**WHAT THIS TASK INVOLVES**
All lines in the listing below from the one containing "purple rectangle: rotated" through the last should be written out exactly, and only those.

**PROVIDED DATA**
____
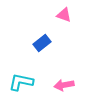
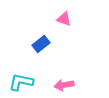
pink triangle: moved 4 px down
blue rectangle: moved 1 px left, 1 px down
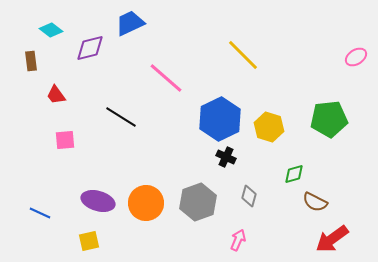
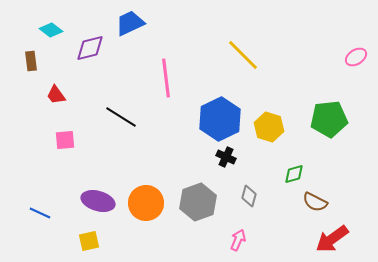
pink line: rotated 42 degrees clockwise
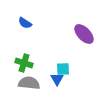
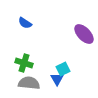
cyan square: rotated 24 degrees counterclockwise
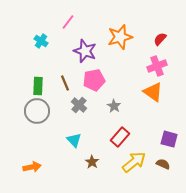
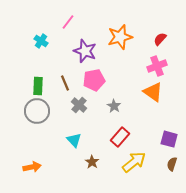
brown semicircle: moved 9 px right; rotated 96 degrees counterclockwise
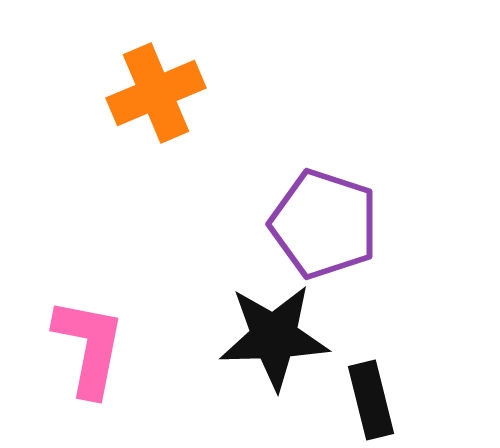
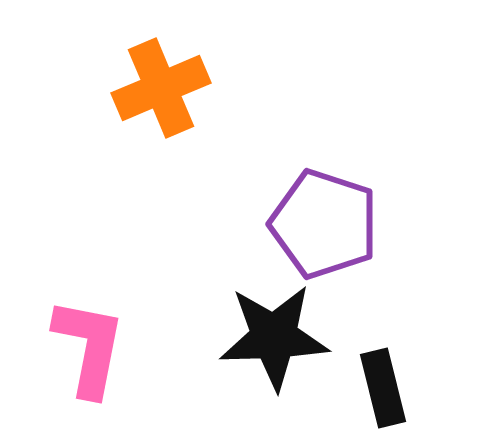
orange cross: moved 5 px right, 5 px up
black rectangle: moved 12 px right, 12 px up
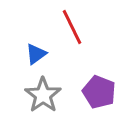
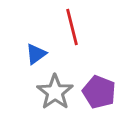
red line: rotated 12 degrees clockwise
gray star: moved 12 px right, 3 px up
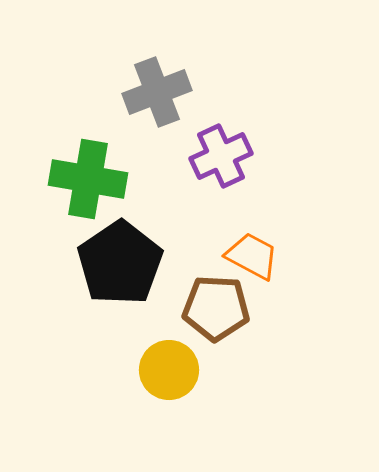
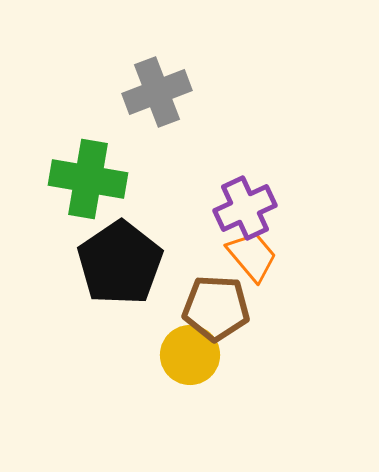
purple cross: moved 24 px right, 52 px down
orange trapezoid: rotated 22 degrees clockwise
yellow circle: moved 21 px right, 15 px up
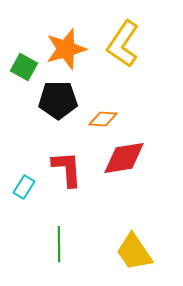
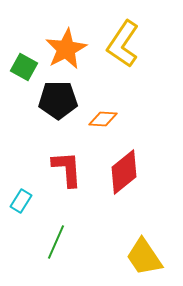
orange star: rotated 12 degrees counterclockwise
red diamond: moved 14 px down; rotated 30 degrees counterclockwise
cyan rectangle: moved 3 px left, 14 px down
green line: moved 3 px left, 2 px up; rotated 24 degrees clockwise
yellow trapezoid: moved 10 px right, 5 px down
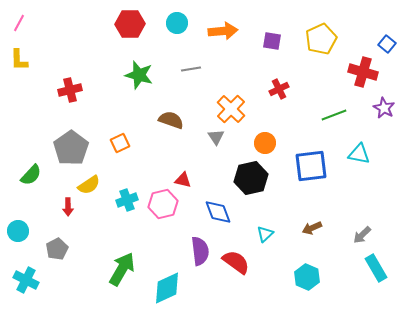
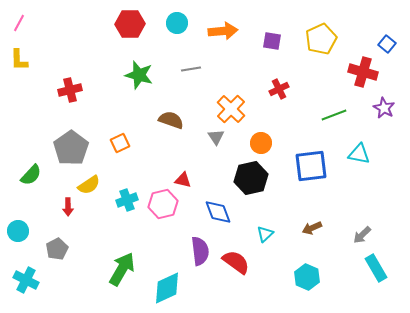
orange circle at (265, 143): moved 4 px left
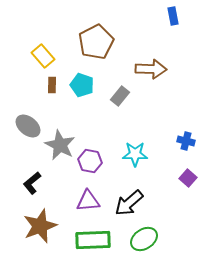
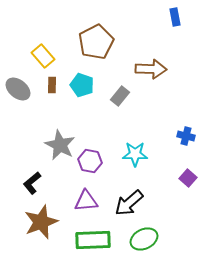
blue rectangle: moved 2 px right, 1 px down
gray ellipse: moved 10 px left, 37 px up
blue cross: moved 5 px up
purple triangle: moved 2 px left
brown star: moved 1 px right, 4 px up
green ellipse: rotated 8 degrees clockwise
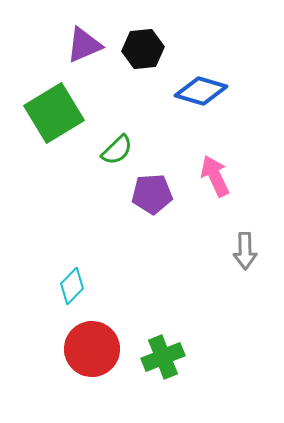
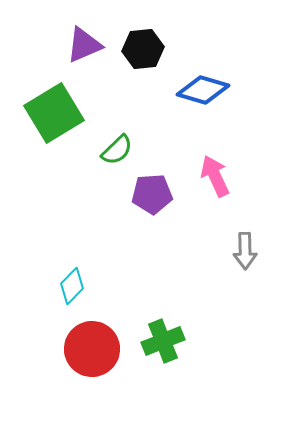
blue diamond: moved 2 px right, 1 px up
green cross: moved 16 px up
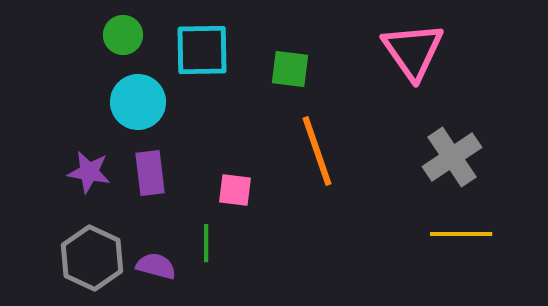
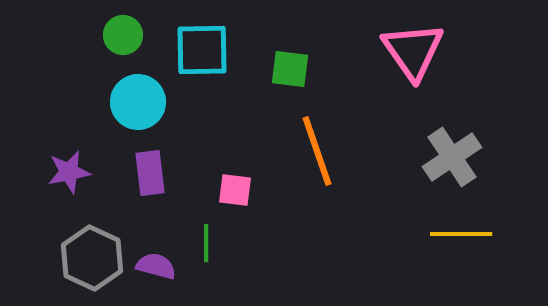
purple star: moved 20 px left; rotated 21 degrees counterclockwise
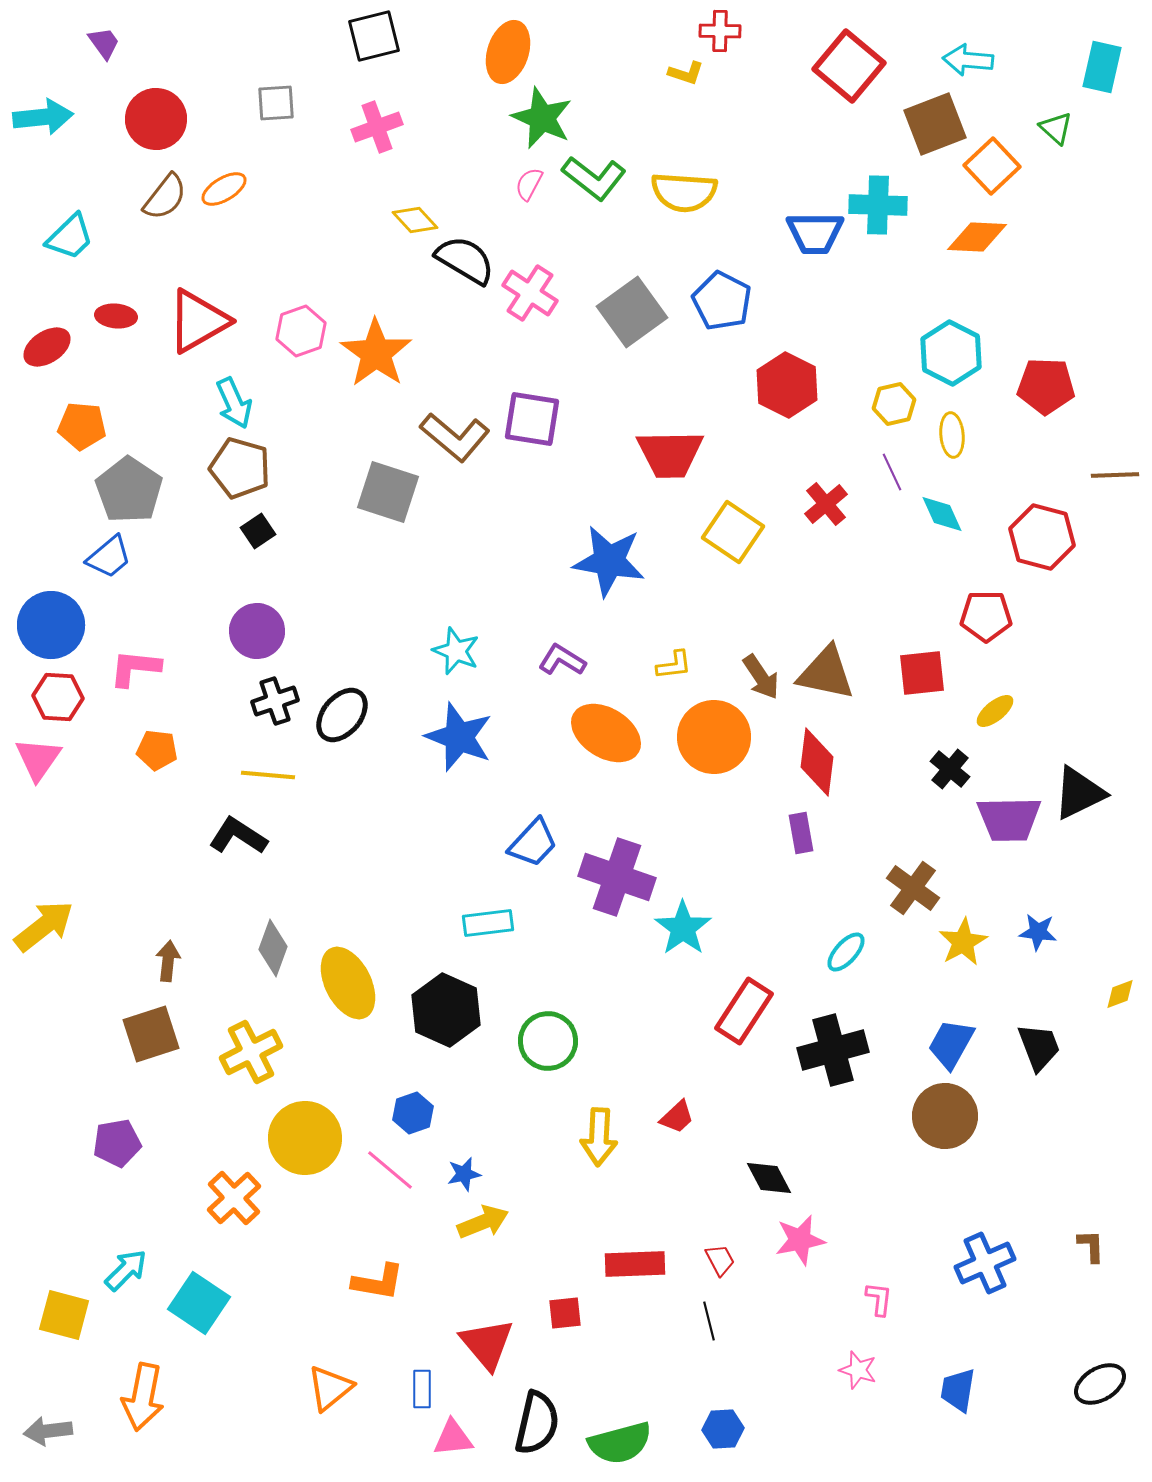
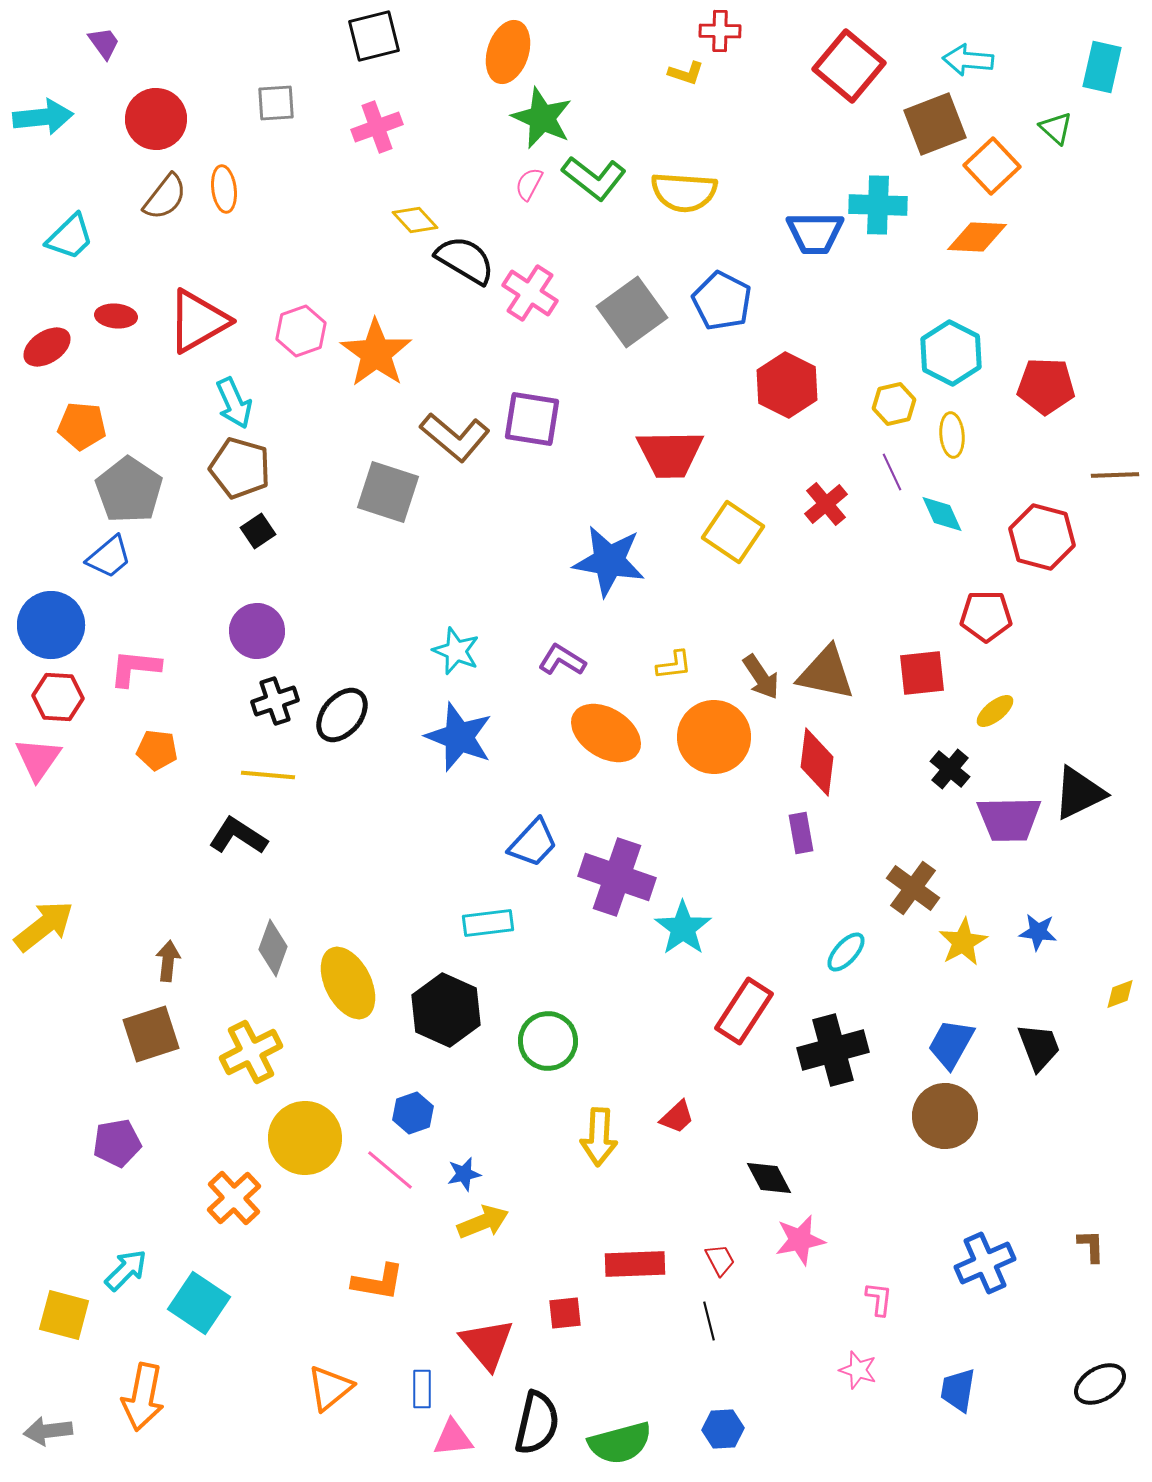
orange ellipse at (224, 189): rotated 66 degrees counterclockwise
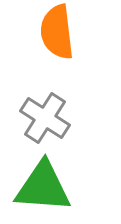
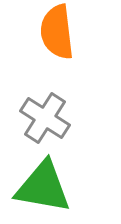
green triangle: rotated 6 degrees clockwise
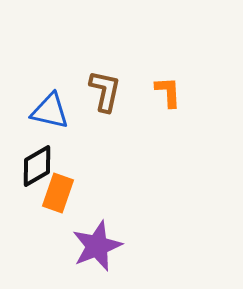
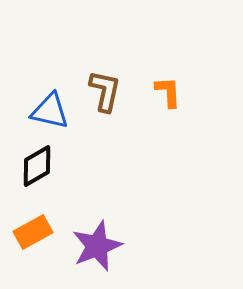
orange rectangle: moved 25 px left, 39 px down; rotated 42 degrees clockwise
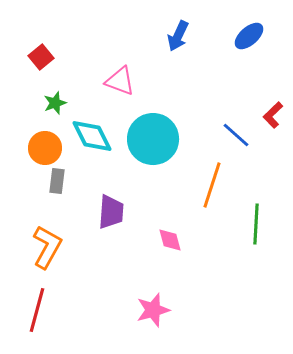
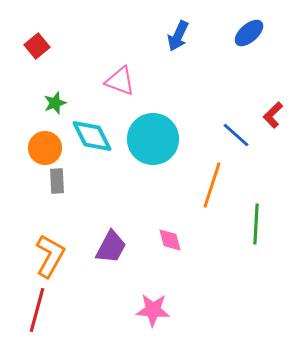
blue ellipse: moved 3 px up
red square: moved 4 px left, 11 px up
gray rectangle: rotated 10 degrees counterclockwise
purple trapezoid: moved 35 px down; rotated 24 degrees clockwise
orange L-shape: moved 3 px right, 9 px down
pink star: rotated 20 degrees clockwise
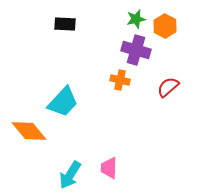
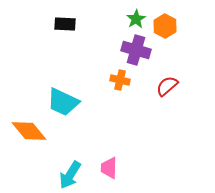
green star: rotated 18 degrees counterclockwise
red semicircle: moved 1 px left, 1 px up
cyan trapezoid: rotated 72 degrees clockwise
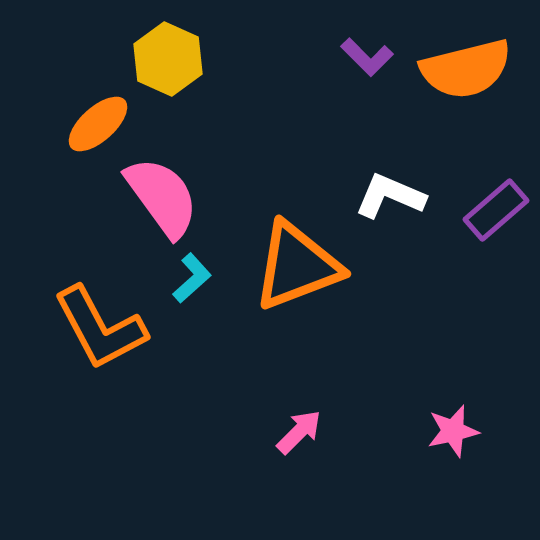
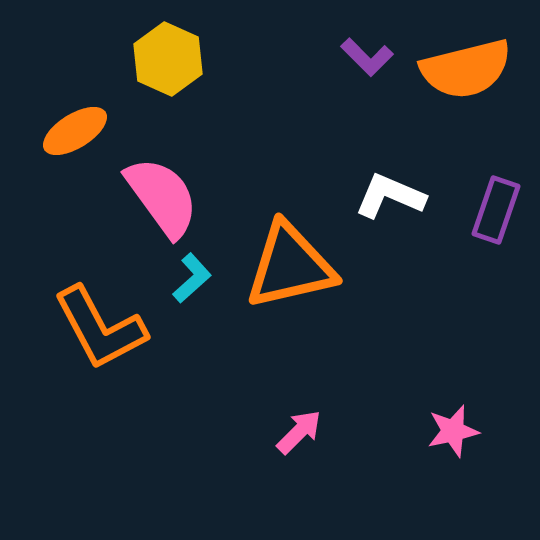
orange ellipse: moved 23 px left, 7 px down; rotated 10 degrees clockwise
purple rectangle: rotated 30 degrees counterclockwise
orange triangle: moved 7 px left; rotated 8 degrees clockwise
____
**RESULT BELOW**
purple rectangle: rotated 30 degrees counterclockwise
orange triangle: moved 7 px left; rotated 8 degrees clockwise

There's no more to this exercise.